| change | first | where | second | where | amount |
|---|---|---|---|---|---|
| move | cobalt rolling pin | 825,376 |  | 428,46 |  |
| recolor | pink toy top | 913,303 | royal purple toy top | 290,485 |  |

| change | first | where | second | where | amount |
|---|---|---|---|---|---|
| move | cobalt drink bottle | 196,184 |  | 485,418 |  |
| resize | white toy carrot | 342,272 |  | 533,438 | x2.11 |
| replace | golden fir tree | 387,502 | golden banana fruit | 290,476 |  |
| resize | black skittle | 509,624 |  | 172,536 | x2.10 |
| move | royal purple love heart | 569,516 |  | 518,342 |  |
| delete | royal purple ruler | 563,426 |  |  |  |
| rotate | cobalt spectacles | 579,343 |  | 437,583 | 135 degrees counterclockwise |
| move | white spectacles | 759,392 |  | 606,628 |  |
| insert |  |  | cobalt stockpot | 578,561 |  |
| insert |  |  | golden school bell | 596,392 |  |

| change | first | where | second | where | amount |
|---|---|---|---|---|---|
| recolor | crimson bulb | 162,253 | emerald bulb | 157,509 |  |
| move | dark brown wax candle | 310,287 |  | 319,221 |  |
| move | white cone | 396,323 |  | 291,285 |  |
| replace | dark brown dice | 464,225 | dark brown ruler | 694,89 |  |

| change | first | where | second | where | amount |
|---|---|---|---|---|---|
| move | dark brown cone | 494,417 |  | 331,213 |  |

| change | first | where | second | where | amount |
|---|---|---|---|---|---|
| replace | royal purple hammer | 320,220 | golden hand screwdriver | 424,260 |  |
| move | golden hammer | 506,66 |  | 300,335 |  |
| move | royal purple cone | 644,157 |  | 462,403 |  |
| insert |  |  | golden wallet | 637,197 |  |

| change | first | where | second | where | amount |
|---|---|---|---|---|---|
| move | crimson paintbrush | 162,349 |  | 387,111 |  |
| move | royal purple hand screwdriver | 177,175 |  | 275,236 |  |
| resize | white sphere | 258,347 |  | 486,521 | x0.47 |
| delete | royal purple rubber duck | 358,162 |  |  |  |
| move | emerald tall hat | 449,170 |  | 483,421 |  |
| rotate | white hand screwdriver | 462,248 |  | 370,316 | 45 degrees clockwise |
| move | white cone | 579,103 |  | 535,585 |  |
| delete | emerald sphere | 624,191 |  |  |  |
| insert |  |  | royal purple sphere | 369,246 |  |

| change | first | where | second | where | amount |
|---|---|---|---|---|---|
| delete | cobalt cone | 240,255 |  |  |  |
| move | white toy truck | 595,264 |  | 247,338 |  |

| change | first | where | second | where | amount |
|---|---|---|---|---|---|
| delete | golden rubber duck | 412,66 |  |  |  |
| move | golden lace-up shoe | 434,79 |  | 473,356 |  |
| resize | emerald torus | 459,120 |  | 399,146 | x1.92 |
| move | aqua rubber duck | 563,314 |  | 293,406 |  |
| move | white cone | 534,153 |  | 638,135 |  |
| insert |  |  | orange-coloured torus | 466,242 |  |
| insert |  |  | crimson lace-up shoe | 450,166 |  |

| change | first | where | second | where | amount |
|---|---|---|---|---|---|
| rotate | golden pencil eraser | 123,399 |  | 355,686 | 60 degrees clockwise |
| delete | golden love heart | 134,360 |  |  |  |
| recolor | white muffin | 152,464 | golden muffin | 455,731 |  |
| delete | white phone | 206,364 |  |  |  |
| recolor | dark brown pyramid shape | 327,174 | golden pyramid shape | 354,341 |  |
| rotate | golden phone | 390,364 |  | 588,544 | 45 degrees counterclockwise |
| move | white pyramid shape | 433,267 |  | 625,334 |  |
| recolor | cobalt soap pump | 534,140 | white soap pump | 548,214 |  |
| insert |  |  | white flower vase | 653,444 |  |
________
In the entries above, the lines between the one holding "486,521 | x0.47 |" and the one holding "cone | 579,103", inclusive, are to be printed exactly as written, and those alone.

The completed task
| resize | white sphere | 258,347 |  | 486,521 | x0.47 |
| delete | royal purple rubber duck | 358,162 |  |  |  |
| move | emerald tall hat | 449,170 |  | 483,421 |  |
| rotate | white hand screwdriver | 462,248 |  | 370,316 | 45 degrees clockwise |
| move | white cone | 579,103 |  | 535,585 |  |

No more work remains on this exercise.